**RECORDS TO USE:**
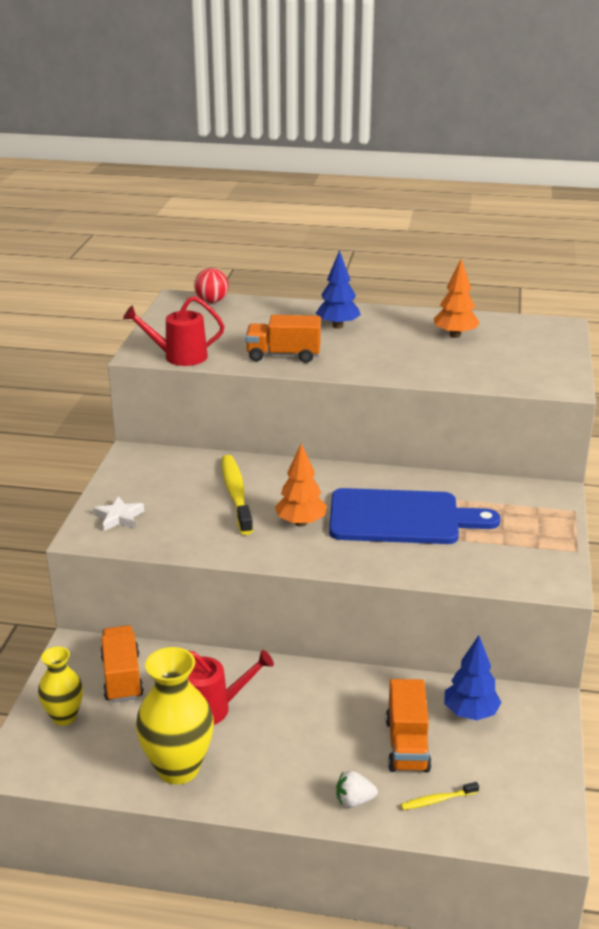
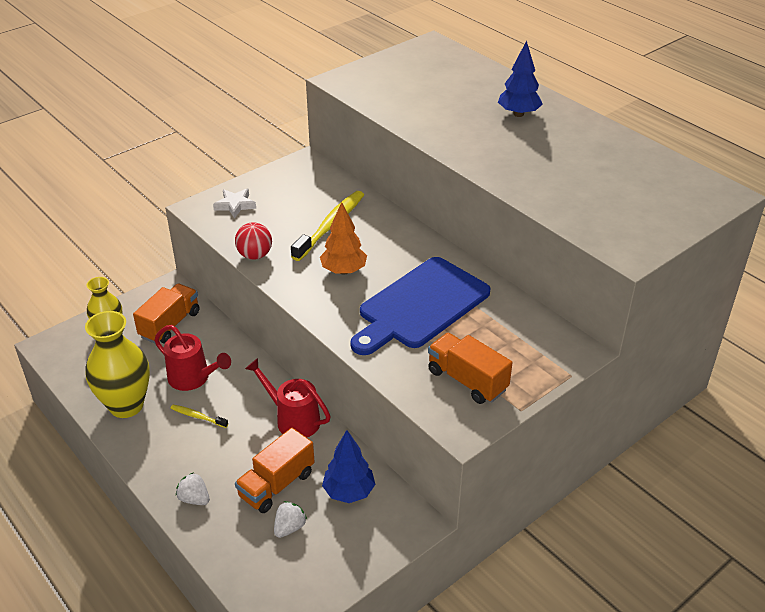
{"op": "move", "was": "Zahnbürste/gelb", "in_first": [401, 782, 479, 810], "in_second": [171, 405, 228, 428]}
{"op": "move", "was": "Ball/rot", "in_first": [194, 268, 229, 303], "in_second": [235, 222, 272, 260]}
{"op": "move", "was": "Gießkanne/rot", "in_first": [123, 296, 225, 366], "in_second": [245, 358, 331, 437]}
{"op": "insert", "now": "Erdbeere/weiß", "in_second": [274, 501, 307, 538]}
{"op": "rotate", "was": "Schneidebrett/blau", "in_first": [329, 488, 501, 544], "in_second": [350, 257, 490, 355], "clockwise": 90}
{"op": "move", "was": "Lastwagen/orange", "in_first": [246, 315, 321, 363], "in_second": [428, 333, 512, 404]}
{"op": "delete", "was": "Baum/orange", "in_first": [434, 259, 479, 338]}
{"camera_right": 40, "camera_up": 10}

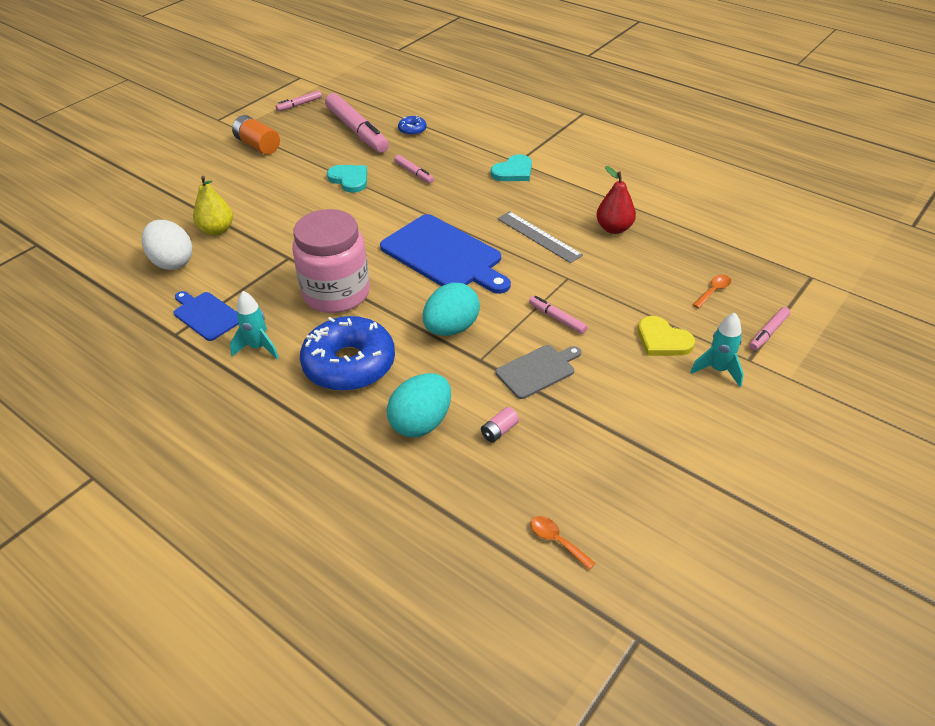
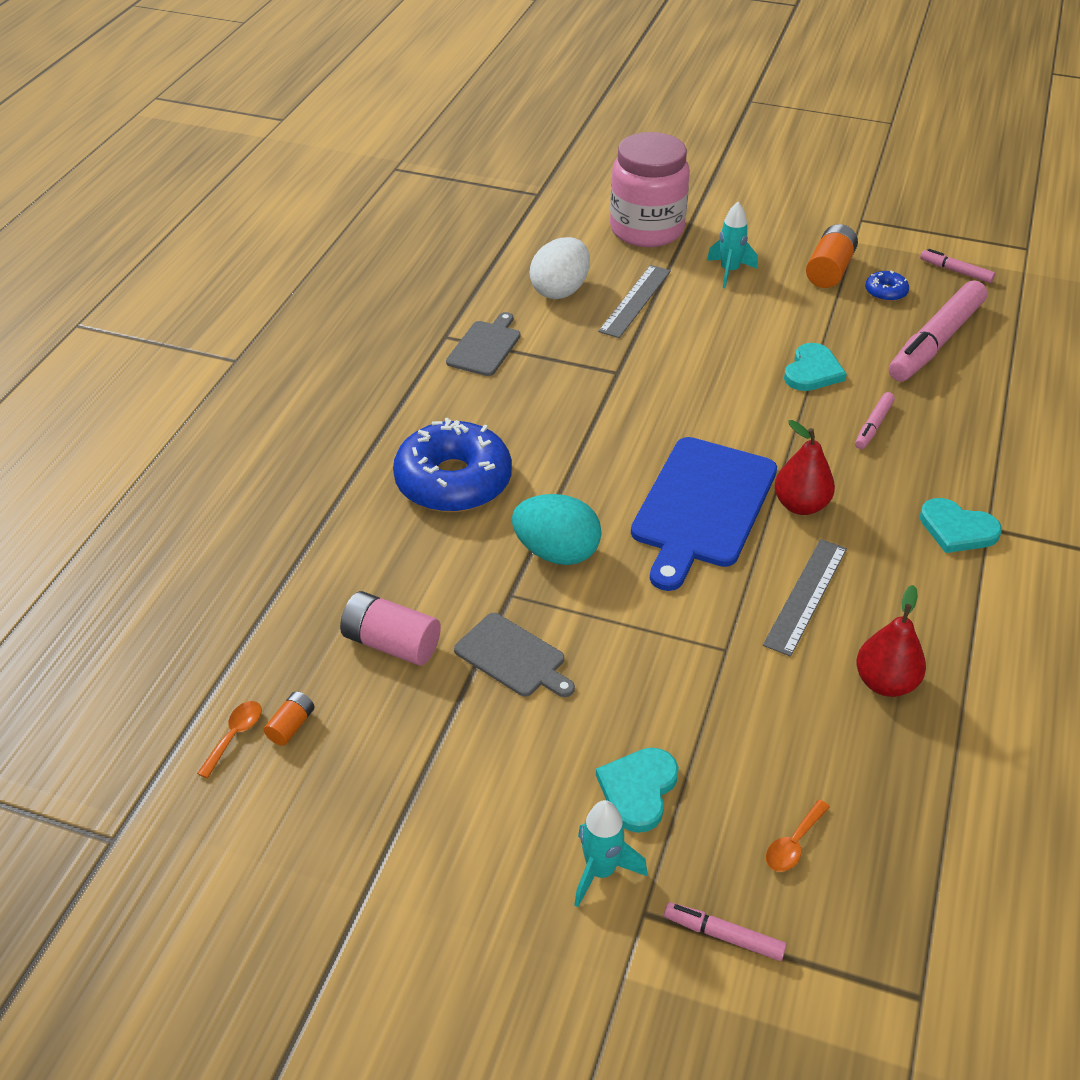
{"op": "insert", "now": "Batterie/orange", "in_second": [264, 691, 314, 746]}
{"op": "resize", "was": "Batterie/rosa", "in_first": [481, 407, 519, 443], "in_second": [340, 591, 441, 665], "ratio": 1.88}
{"op": "recolor", "was": "Schneidebrett/blau", "now": "Schneidebrett/grau", "in_first": [174, 291, 239, 341], "in_second": [446, 312, 520, 376]}
{"op": "recolor", "was": "Herz/gelb", "now": "Herz/türkis", "in_first": [638, 316, 695, 356], "in_second": [596, 748, 679, 833]}
{"op": "replace", "was": "Birne/gelb", "now": "Lineal/grau", "in_first": [193, 176, 233, 236], "in_second": [598, 265, 671, 338]}
{"op": "move", "was": "Einmachglas/rosa", "in_first": [292, 209, 370, 313], "in_second": [610, 132, 690, 247]}
{"op": "move", "was": "Rakete/türkis", "in_first": [230, 291, 279, 359], "in_second": [707, 202, 758, 288]}
{"op": "rotate", "was": "Löffel/orange", "in_first": [693, 275, 731, 308], "in_second": [766, 800, 830, 872], "clockwise": 105}
{"op": "insert", "now": "Birne/rot", "in_second": [774, 420, 835, 515]}
{"op": "move", "was": "Donut/blau", "in_first": [398, 115, 427, 136], "in_second": [865, 270, 909, 302]}
{"op": "delete", "was": "Ei/türkis", "in_first": [387, 373, 451, 437]}
{"op": "delete", "was": "Filzstift/rosa", "in_first": [529, 296, 588, 334]}
{"camera_right": 70, "camera_up": 0}

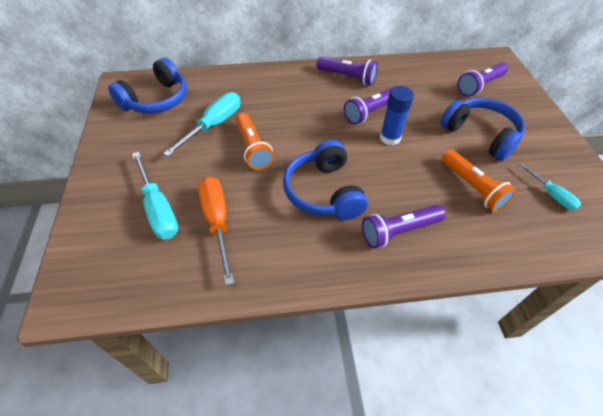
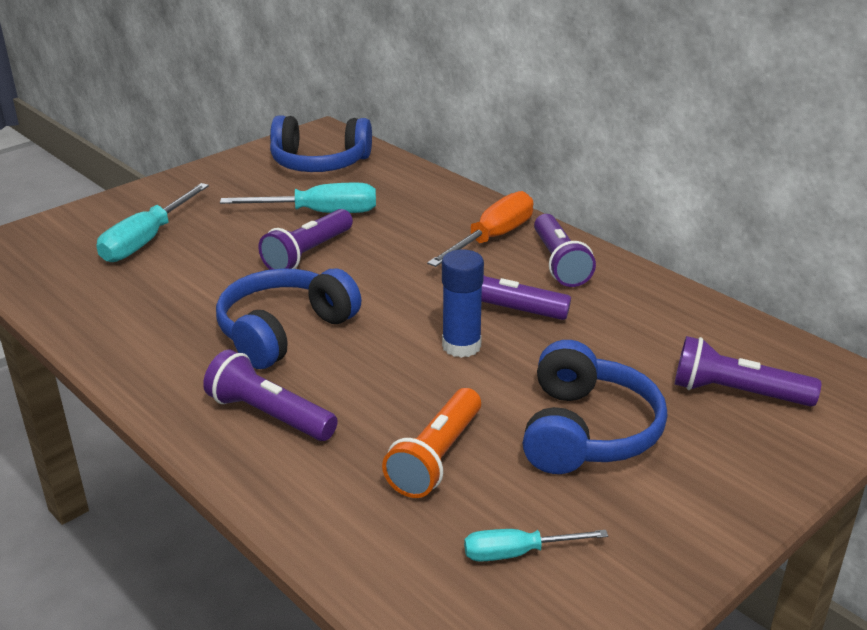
{"op": "recolor", "was": "Taschenlampe/orange", "now": "Taschenlampe/lila", "in_first": [236, 113, 274, 170], "in_second": [258, 209, 353, 270]}
{"op": "move", "was": "Schraubenzieher/orange", "in_first": [198, 176, 234, 285], "in_second": [427, 191, 533, 267]}
{"op": "rotate", "was": "Schraubenzieher/türkis", "in_first": [519, 163, 581, 210], "in_second": [464, 529, 608, 562], "clockwise": 60}
{"camera_right": 55, "camera_up": -20}

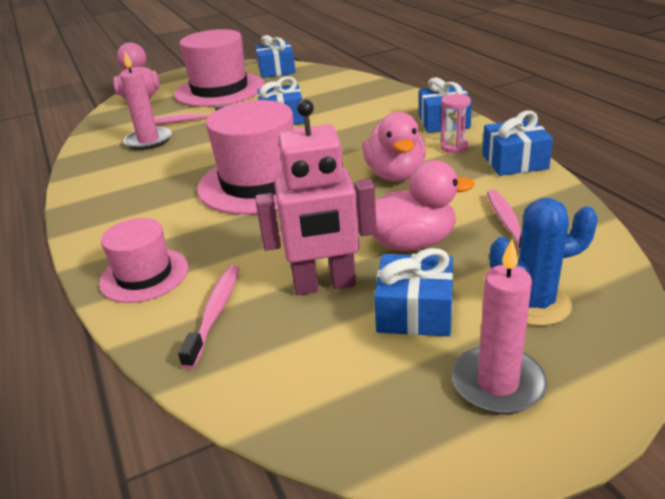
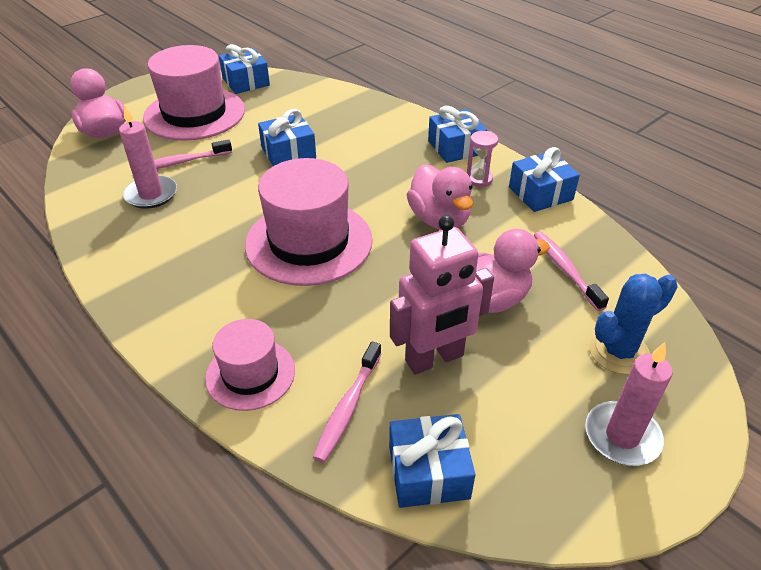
{"op": "rotate", "was": "Zahnbürste/rosa", "in_first": [178, 265, 240, 369], "in_second": [313, 341, 382, 463], "clockwise": -150}
{"op": "move", "was": "Geschenk/blau", "in_first": [374, 248, 454, 336], "in_second": [389, 414, 475, 508]}
{"camera_right": -20, "camera_up": 10}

**EXERCISE GOAL:**
Set down each record above exactly as it stands and leave out all pictures.

**EXPECTED OUTPUT:**
{"op": "move", "was": "Zahnbürste/gelb", "in_first": [401, 782, 479, 810], "in_second": [171, 405, 228, 428]}
{"op": "move", "was": "Ball/rot", "in_first": [194, 268, 229, 303], "in_second": [235, 222, 272, 260]}
{"op": "move", "was": "Gießkanne/rot", "in_first": [123, 296, 225, 366], "in_second": [245, 358, 331, 437]}
{"op": "insert", "now": "Erdbeere/weiß", "in_second": [274, 501, 307, 538]}
{"op": "rotate", "was": "Schneidebrett/blau", "in_first": [329, 488, 501, 544], "in_second": [350, 257, 490, 355], "clockwise": 90}
{"op": "move", "was": "Lastwagen/orange", "in_first": [246, 315, 321, 363], "in_second": [428, 333, 512, 404]}
{"op": "delete", "was": "Baum/orange", "in_first": [434, 259, 479, 338]}
{"camera_right": 40, "camera_up": 10}

{"op": "insert", "now": "Batterie/orange", "in_second": [264, 691, 314, 746]}
{"op": "resize", "was": "Batterie/rosa", "in_first": [481, 407, 519, 443], "in_second": [340, 591, 441, 665], "ratio": 1.88}
{"op": "recolor", "was": "Schneidebrett/blau", "now": "Schneidebrett/grau", "in_first": [174, 291, 239, 341], "in_second": [446, 312, 520, 376]}
{"op": "recolor", "was": "Herz/gelb", "now": "Herz/türkis", "in_first": [638, 316, 695, 356], "in_second": [596, 748, 679, 833]}
{"op": "replace", "was": "Birne/gelb", "now": "Lineal/grau", "in_first": [193, 176, 233, 236], "in_second": [598, 265, 671, 338]}
{"op": "move", "was": "Einmachglas/rosa", "in_first": [292, 209, 370, 313], "in_second": [610, 132, 690, 247]}
{"op": "move", "was": "Rakete/türkis", "in_first": [230, 291, 279, 359], "in_second": [707, 202, 758, 288]}
{"op": "rotate", "was": "Löffel/orange", "in_first": [693, 275, 731, 308], "in_second": [766, 800, 830, 872], "clockwise": 105}
{"op": "insert", "now": "Birne/rot", "in_second": [774, 420, 835, 515]}
{"op": "move", "was": "Donut/blau", "in_first": [398, 115, 427, 136], "in_second": [865, 270, 909, 302]}
{"op": "delete", "was": "Ei/türkis", "in_first": [387, 373, 451, 437]}
{"op": "delete", "was": "Filzstift/rosa", "in_first": [529, 296, 588, 334]}
{"camera_right": 70, "camera_up": 0}

{"op": "recolor", "was": "Taschenlampe/orange", "now": "Taschenlampe/lila", "in_first": [236, 113, 274, 170], "in_second": [258, 209, 353, 270]}
{"op": "move", "was": "Schraubenzieher/orange", "in_first": [198, 176, 234, 285], "in_second": [427, 191, 533, 267]}
{"op": "rotate", "was": "Schraubenzieher/türkis", "in_first": [519, 163, 581, 210], "in_second": [464, 529, 608, 562], "clockwise": 60}
{"camera_right": 55, "camera_up": -20}

{"op": "rotate", "was": "Zahnbürste/rosa", "in_first": [178, 265, 240, 369], "in_second": [313, 341, 382, 463], "clockwise": -150}
{"op": "move", "was": "Geschenk/blau", "in_first": [374, 248, 454, 336], "in_second": [389, 414, 475, 508]}
{"camera_right": -20, "camera_up": 10}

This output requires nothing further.